**Working data**
************

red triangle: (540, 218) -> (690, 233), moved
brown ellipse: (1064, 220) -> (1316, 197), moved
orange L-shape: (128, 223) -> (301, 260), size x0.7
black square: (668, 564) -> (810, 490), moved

************

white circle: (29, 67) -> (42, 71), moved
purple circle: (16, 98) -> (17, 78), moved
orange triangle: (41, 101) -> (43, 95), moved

************

**Description of the task**
Look through the entries above and quote exactly the lines from the line with "red triangle: (540, 218) -> (690, 233), moved" to the line with "black square: (668, 564) -> (810, 490), moved", counting both of those lines.

**Response area**
red triangle: (540, 218) -> (690, 233), moved
brown ellipse: (1064, 220) -> (1316, 197), moved
orange L-shape: (128, 223) -> (301, 260), size x0.7
black square: (668, 564) -> (810, 490), moved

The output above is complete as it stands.